(Stored data)
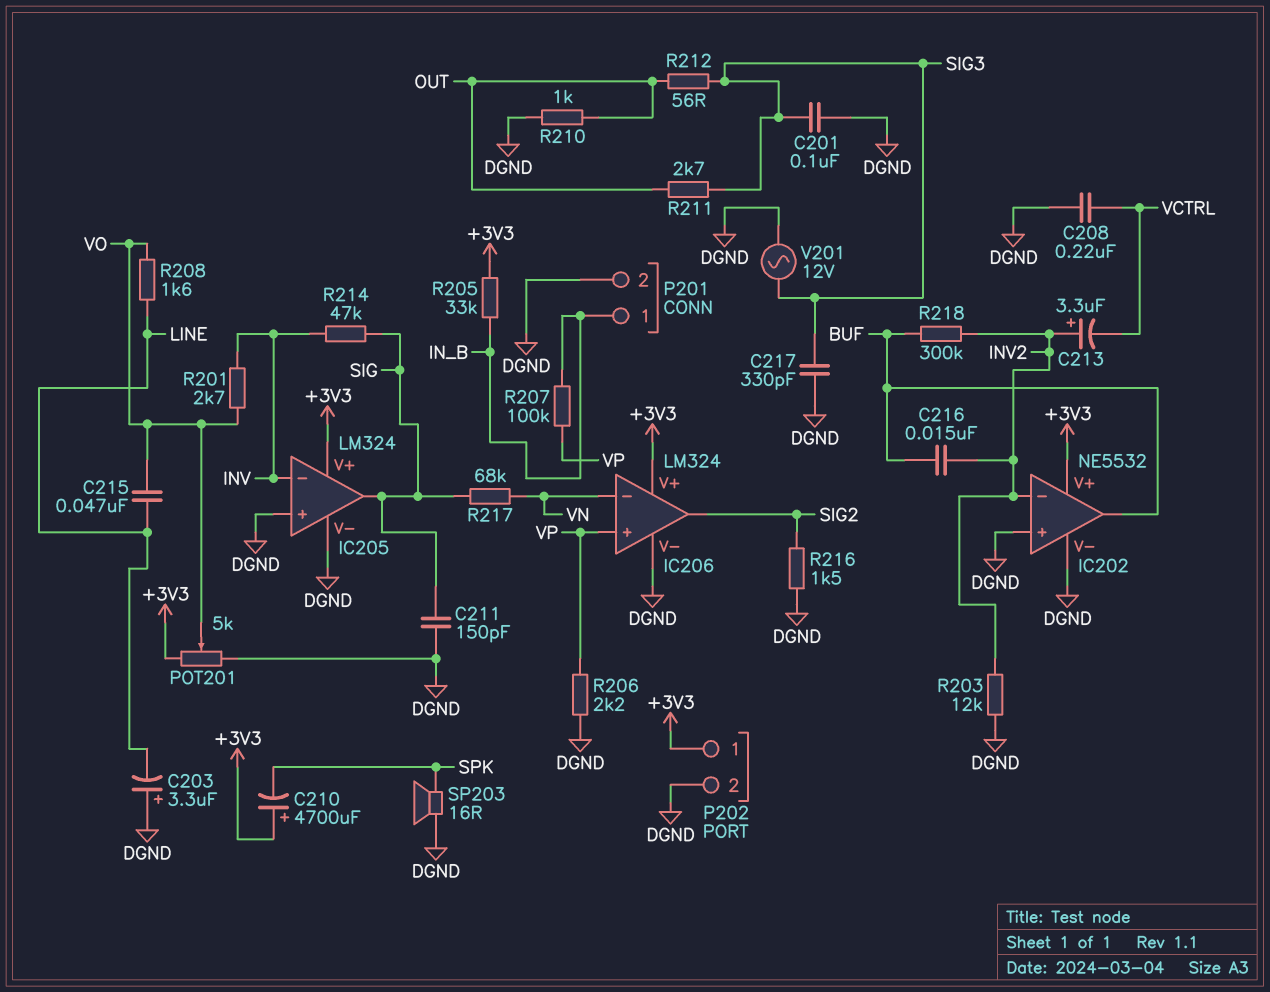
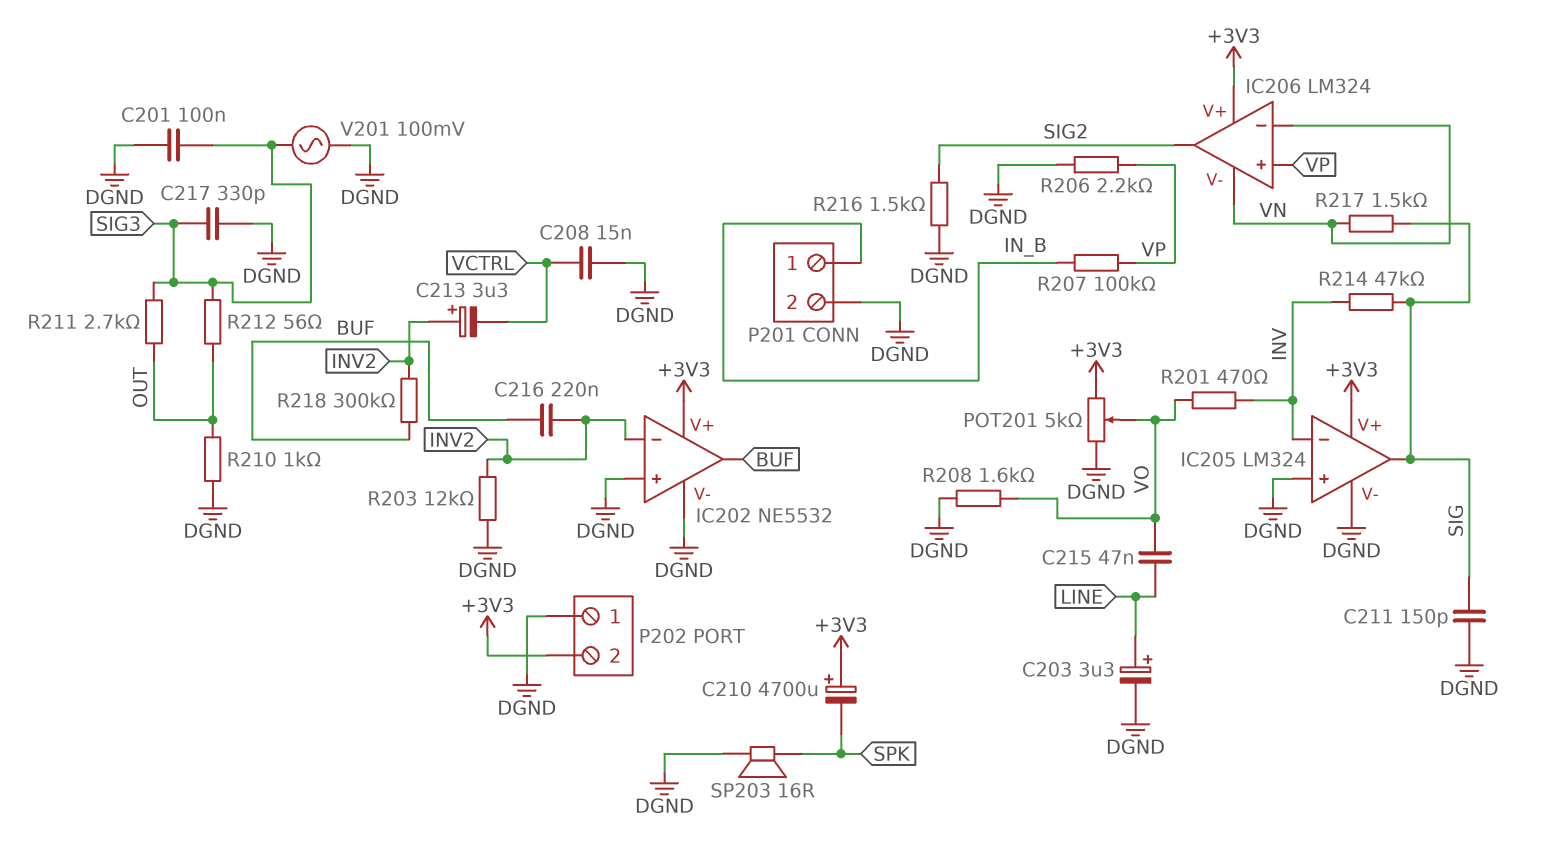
C203: 3.3uF (plus DGND, minus LINE) -> 3.3uF (plus LINE, minus DGND)
C208: 220nF (DGND, VCTRL) -> 15nF (DGND, VCTRL)
C216: 15nF (BUF, INV2) -> 220nF (BUF, INV2)
IC206 pin V-: DGND -> VN
P202 pin 1: +3V3 -> DGND
P202 pin 2: DGND -> +3V3
R201: 2.7k (INV, VO) -> 470 (INV, VO)
R205: 33k (+3V3, IN_B) -> none
R208: 1.6k (LINE, VO) -> 1.6k (DGND, VO)
R217: 68k (SIG, VN) -> 1.5k (SIG, VN)
V201: AC 12V (DGND, SIG3) -> AC 100mV (DGND, SIG3)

#### INSTRUCTIONS FOR THE TASK:
Begin with the line that contains "P202 pin 2: DGND -> +3V3" and quote each line after it exactly, stopping after the last line of the data.

#### WRITTEN ANSWER:
P202 pin 2: DGND -> +3V3
R201: 2.7k (INV, VO) -> 470 (INV, VO)
R205: 33k (+3V3, IN_B) -> none
R208: 1.6k (LINE, VO) -> 1.6k (DGND, VO)
R217: 68k (SIG, VN) -> 1.5k (SIG, VN)
V201: AC 12V (DGND, SIG3) -> AC 100mV (DGND, SIG3)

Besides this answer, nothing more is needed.